[Data extracted from a collection]
⟨
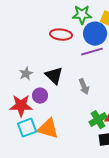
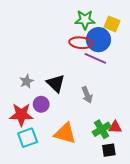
red ellipse: (61, 35) -> (81, 43), moved
purple line: (92, 52) -> (95, 58), turned 40
orange triangle: (48, 129) -> (65, 133), moved

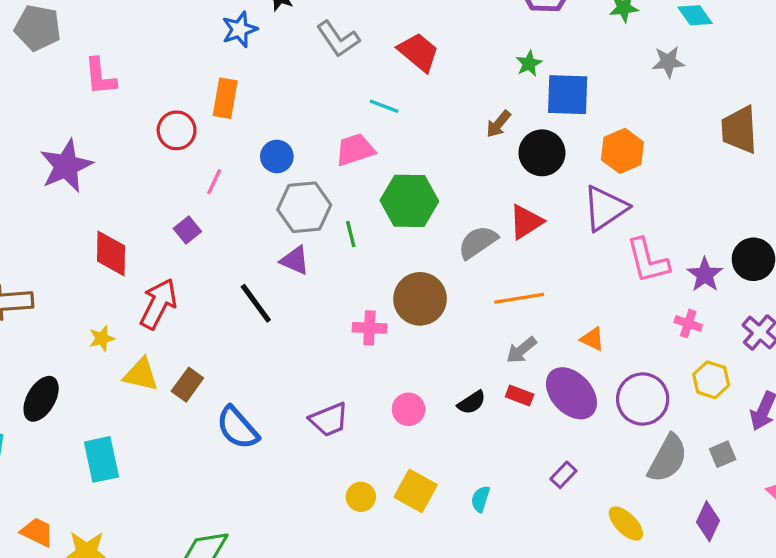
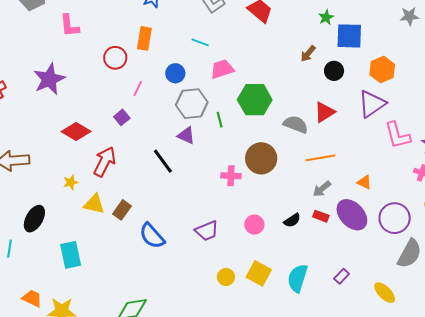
cyan line: (384, 106) -> (200, 42), moved
black circle: (542, 153) -> (334, 71), size x0.7
gray semicircle: (478, 242) -> (296, 124), turned 55
red diamond: (111, 253) -> (76, 132), turned -60
purple rectangle: (563, 475) -> (342, 276), moved
cyan semicircle: (480, 499) -> (298, 278), size x1.8

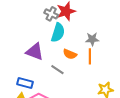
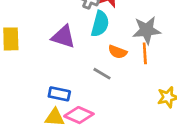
gray star: (92, 39) -> (147, 30), size x1.5
purple triangle: (35, 52) -> (63, 37), moved

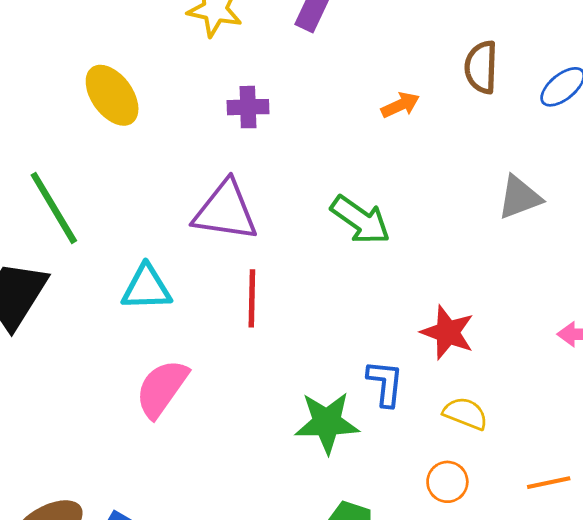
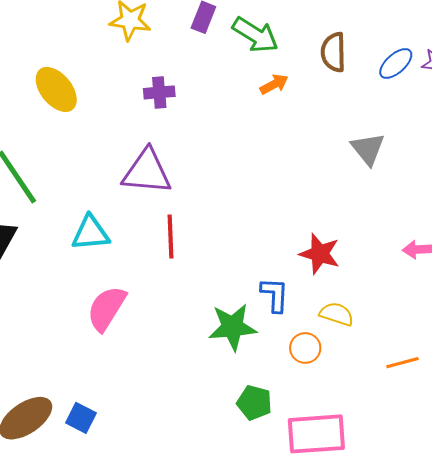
⟩
WORK ITEM: Would you tally the lines above holding "triangle" and reply with the total alone?

RESULT OF THIS TASK: 2